(Material for this task Opens)
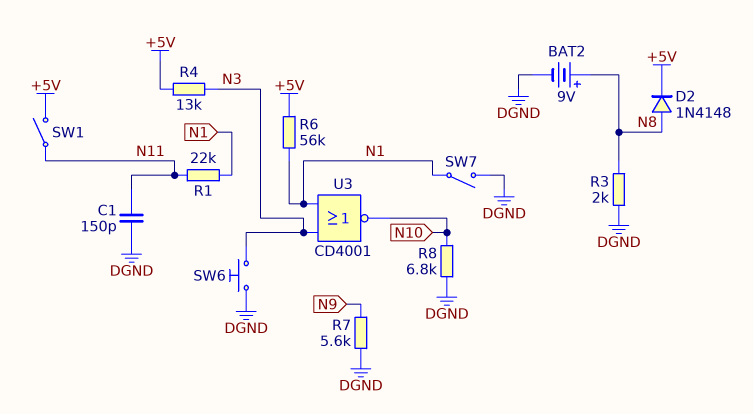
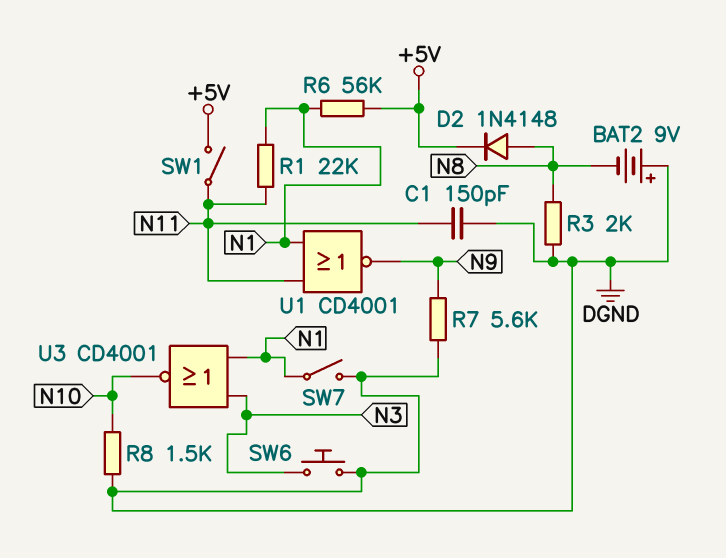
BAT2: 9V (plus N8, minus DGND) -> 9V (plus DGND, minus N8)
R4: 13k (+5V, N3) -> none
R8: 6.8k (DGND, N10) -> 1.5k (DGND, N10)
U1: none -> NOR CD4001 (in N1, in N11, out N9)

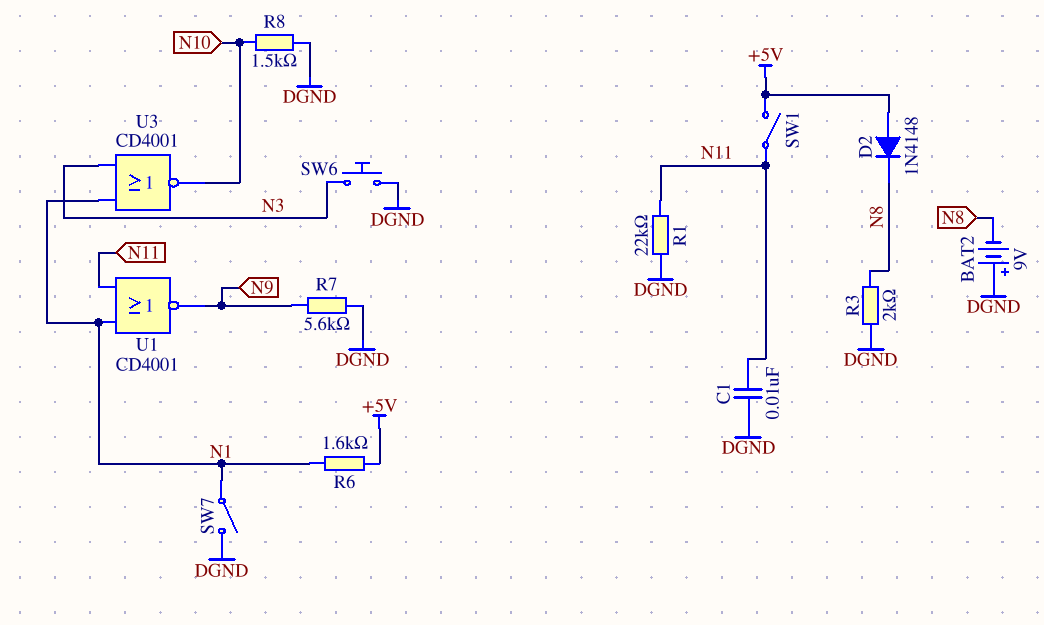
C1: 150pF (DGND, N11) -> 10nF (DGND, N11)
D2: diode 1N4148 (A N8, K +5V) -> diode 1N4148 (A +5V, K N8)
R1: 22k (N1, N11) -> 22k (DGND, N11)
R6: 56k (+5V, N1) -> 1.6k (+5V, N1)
(Material for this task Closes)
Please retype, exactly as written, every line from the line containing "D2: diode 1N4148" through the last line of the records above, including both of those lines, and nothing else.

Solution to the problem.
D2: diode 1N4148 (A N8, K +5V) -> diode 1N4148 (A +5V, K N8)
R1: 22k (N1, N11) -> 22k (DGND, N11)
R6: 56k (+5V, N1) -> 1.6k (+5V, N1)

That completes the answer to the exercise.